__To do__: When you write out the listing below, keep each word exactly as it stands and drop the pictures.

__Source data__:
################
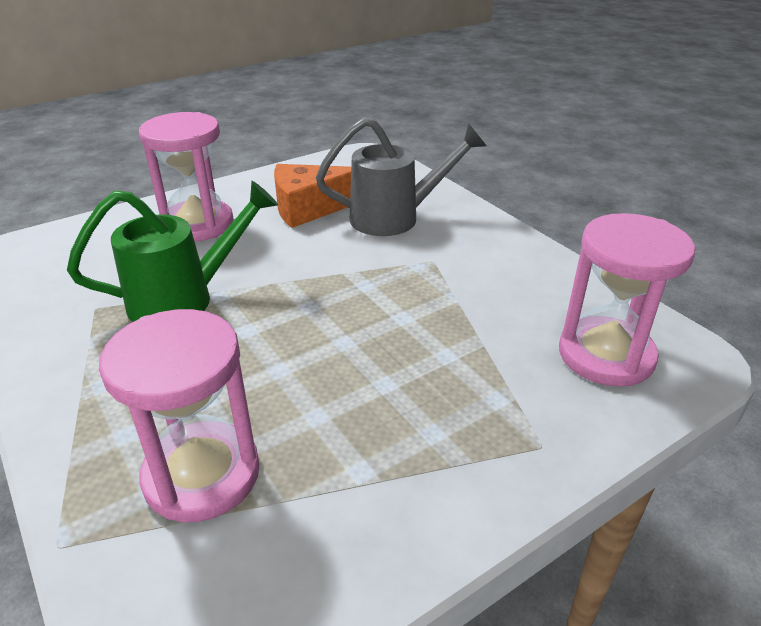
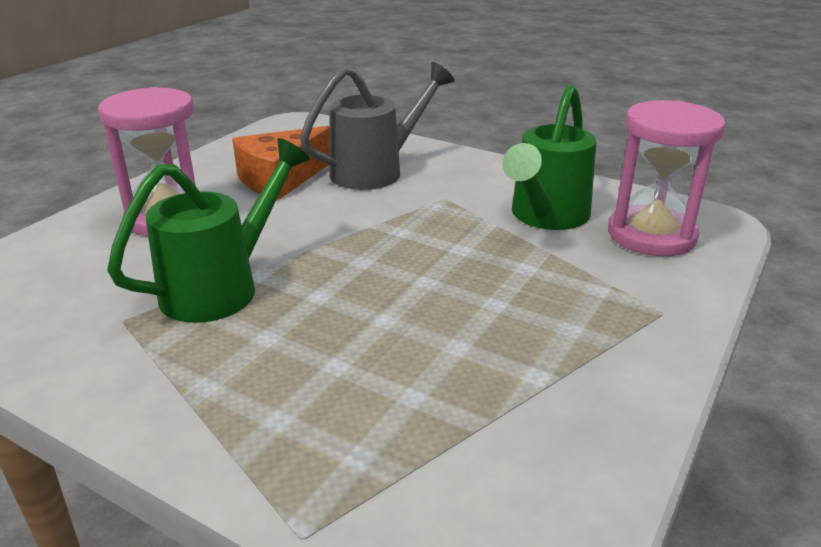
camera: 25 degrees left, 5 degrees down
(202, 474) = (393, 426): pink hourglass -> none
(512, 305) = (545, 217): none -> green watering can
################
__Output for this exercise__:
camera: 25 degrees left, 5 degrees down
(202, 474) = (393, 426): pink hourglass -> none
(512, 305) = (545, 217): none -> green watering can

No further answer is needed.